[Extracted records]
##############################
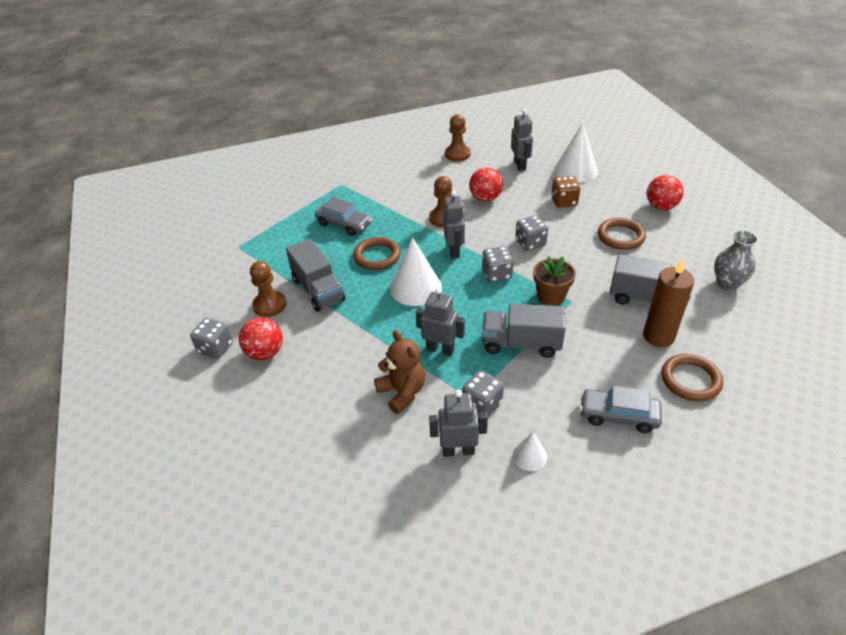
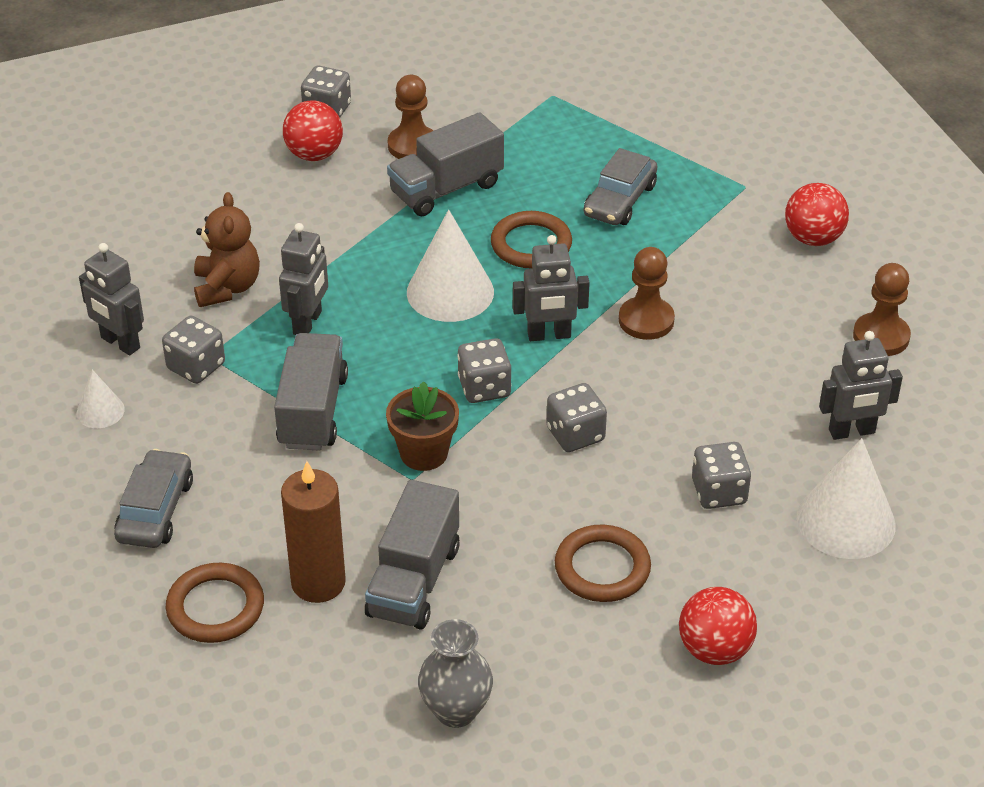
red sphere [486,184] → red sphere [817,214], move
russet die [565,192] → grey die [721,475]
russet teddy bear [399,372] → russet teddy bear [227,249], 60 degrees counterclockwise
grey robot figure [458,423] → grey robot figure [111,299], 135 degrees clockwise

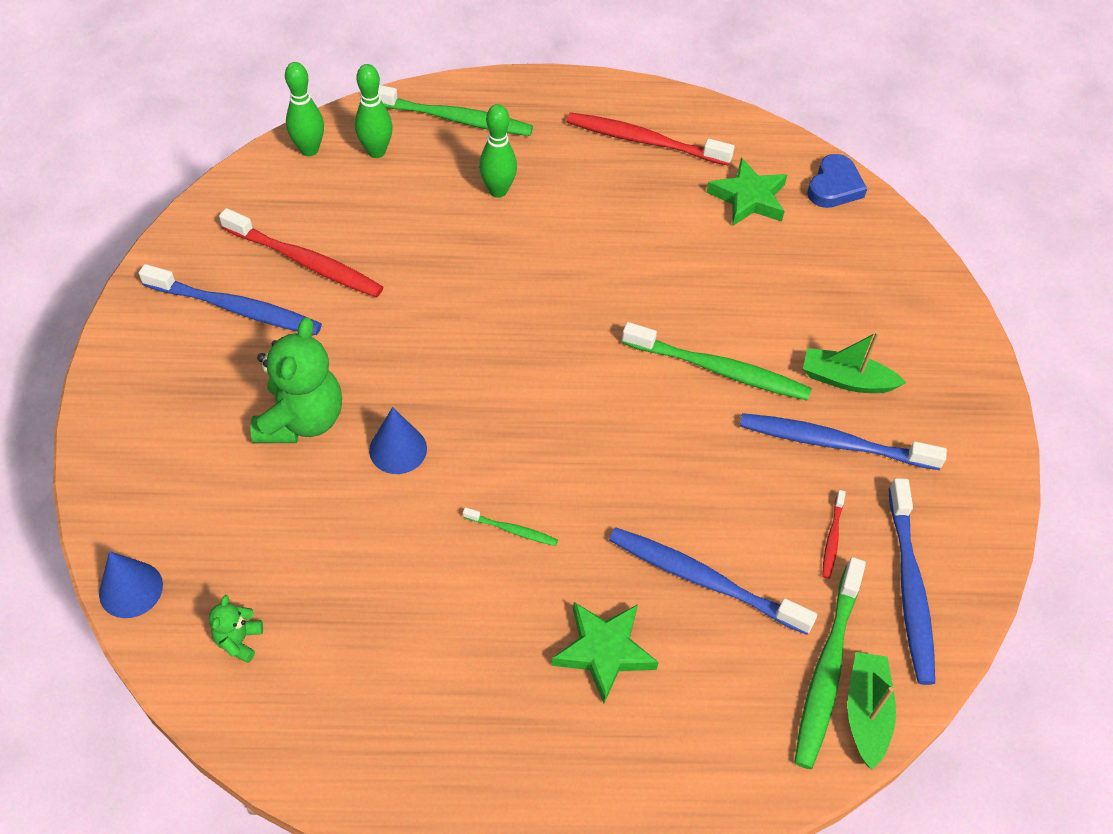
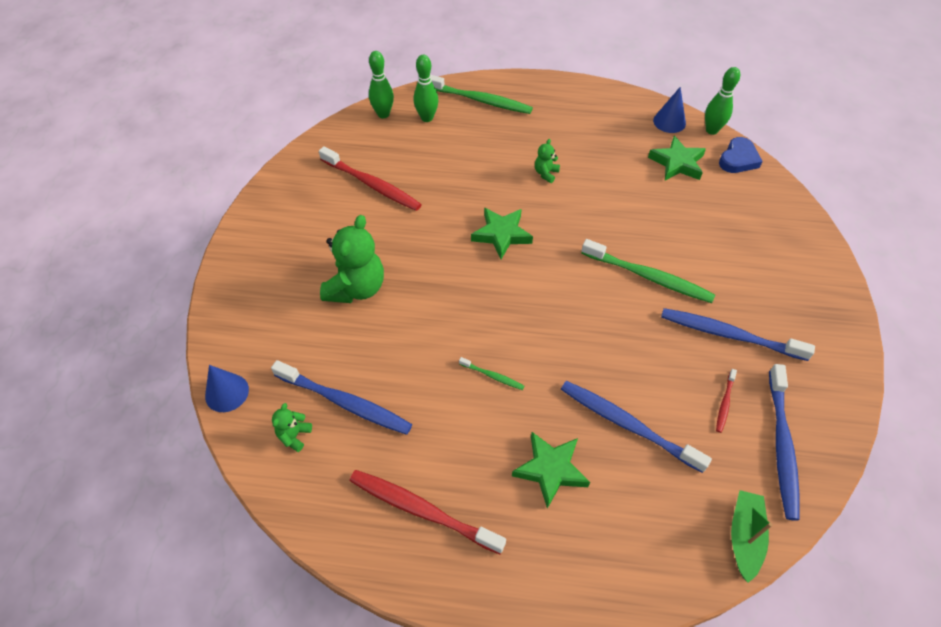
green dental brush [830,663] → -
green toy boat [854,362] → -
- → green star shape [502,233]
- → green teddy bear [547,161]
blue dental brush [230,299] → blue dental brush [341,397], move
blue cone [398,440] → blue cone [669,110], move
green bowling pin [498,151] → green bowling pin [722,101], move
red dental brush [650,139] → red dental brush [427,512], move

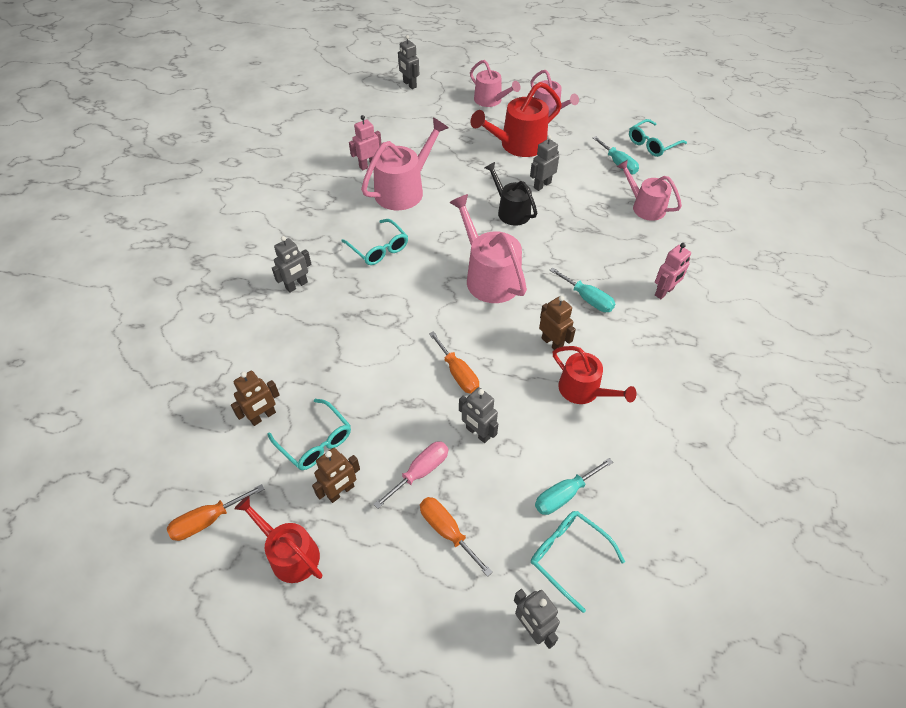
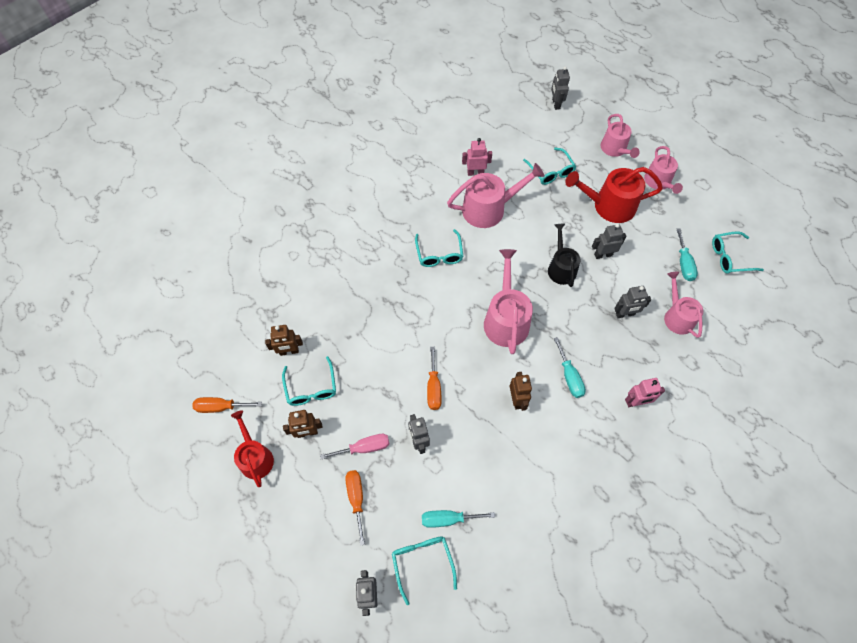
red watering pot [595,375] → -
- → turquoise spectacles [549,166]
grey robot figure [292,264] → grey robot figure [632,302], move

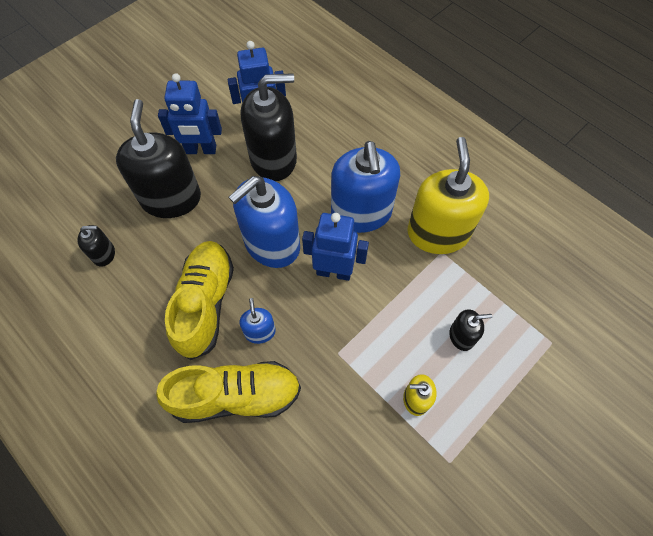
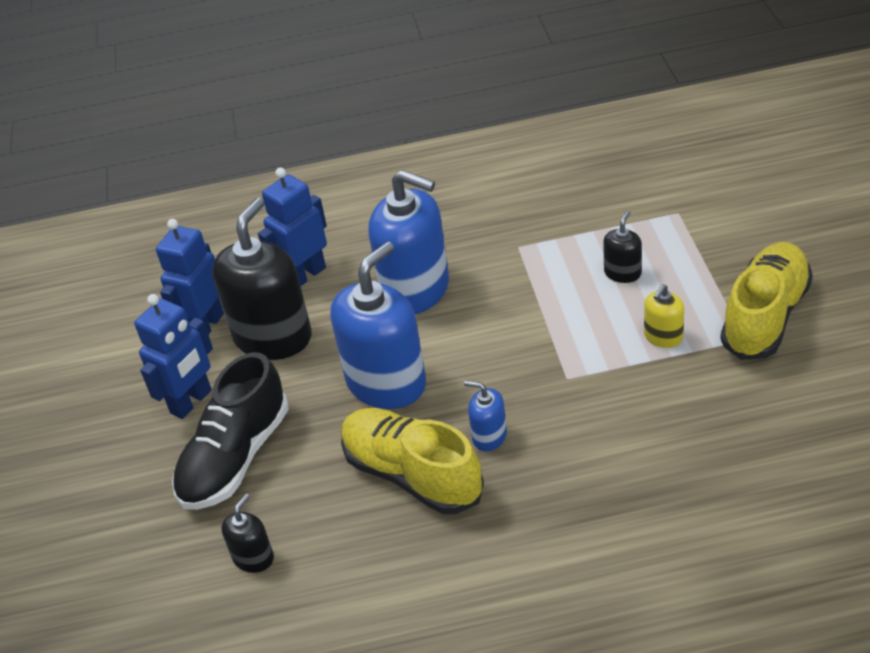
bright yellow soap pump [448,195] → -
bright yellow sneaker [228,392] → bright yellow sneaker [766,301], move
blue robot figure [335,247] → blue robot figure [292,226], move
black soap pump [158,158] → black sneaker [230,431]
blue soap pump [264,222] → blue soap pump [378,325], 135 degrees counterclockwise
##############################
Task description: Since only the text is wanted, repeat all the records above exactly and omit the pictures.

Solved exercise:
red sphere [486,184] → red sphere [817,214], move
russet die [565,192] → grey die [721,475]
russet teddy bear [399,372] → russet teddy bear [227,249], 60 degrees counterclockwise
grey robot figure [458,423] → grey robot figure [111,299], 135 degrees clockwise

green dental brush [830,663] → -
green toy boat [854,362] → -
- → green star shape [502,233]
- → green teddy bear [547,161]
blue dental brush [230,299] → blue dental brush [341,397], move
blue cone [398,440] → blue cone [669,110], move
green bowling pin [498,151] → green bowling pin [722,101], move
red dental brush [650,139] → red dental brush [427,512], move

red watering pot [595,375] → -
- → turquoise spectacles [549,166]
grey robot figure [292,264] → grey robot figure [632,302], move

bright yellow soap pump [448,195] → -
bright yellow sneaker [228,392] → bright yellow sneaker [766,301], move
blue robot figure [335,247] → blue robot figure [292,226], move
black soap pump [158,158] → black sneaker [230,431]
blue soap pump [264,222] → blue soap pump [378,325], 135 degrees counterclockwise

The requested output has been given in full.